[Image change detection data]
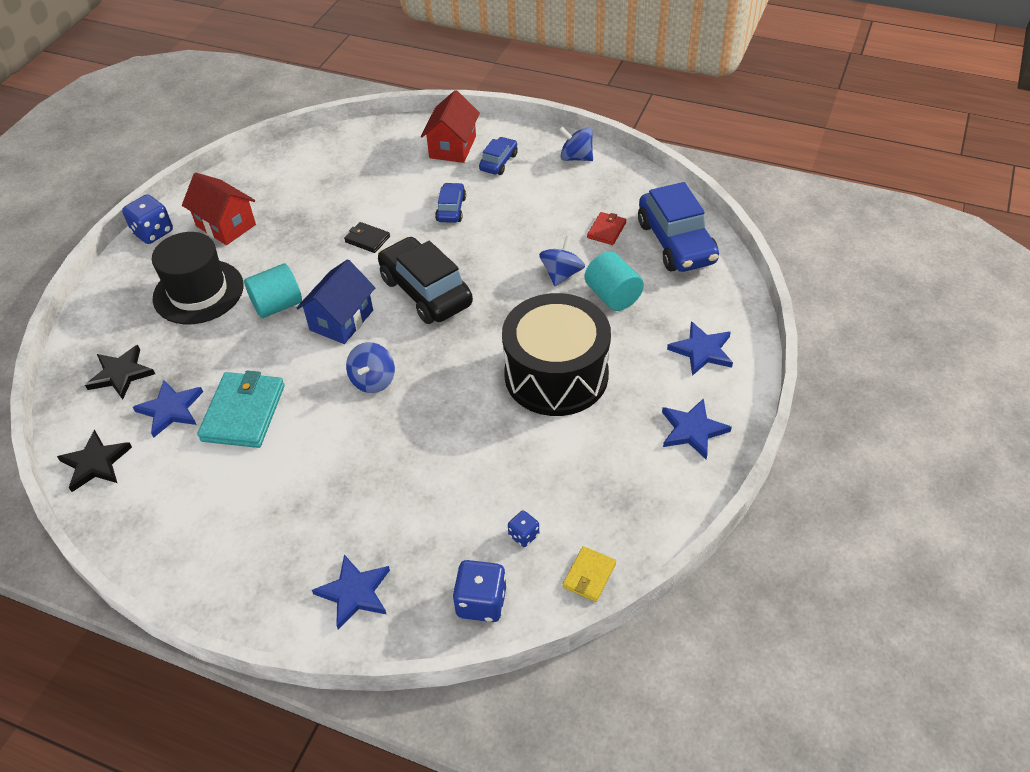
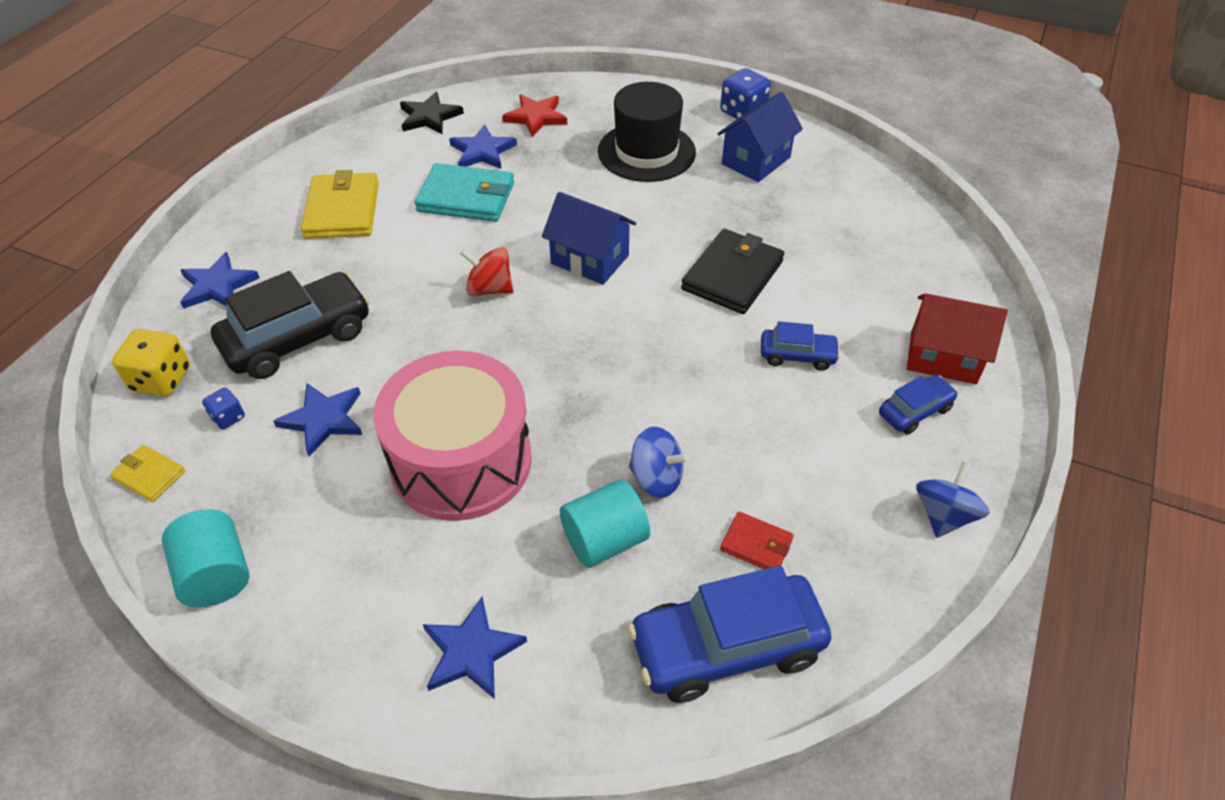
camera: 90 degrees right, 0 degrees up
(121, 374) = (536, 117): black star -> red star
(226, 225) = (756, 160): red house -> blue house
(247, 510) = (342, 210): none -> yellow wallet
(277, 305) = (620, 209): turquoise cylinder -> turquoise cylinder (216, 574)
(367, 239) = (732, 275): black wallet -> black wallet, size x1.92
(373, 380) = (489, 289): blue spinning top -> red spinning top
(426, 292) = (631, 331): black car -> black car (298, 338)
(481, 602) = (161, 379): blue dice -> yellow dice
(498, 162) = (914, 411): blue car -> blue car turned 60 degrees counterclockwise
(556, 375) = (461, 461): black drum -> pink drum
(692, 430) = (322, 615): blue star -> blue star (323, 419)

| WHAT IS REQUIRED |
This exercise calls for the line containing "(277, 305) = (620, 209): turquoise" and each line after it in the records, copied exactly.

| SOLUTION TO THE EXERCISE |
(277, 305) = (620, 209): turquoise cylinder -> turquoise cylinder (216, 574)
(367, 239) = (732, 275): black wallet -> black wallet, size x1.92
(373, 380) = (489, 289): blue spinning top -> red spinning top
(426, 292) = (631, 331): black car -> black car (298, 338)
(481, 602) = (161, 379): blue dice -> yellow dice
(498, 162) = (914, 411): blue car -> blue car turned 60 degrees counterclockwise
(556, 375) = (461, 461): black drum -> pink drum
(692, 430) = (322, 615): blue star -> blue star (323, 419)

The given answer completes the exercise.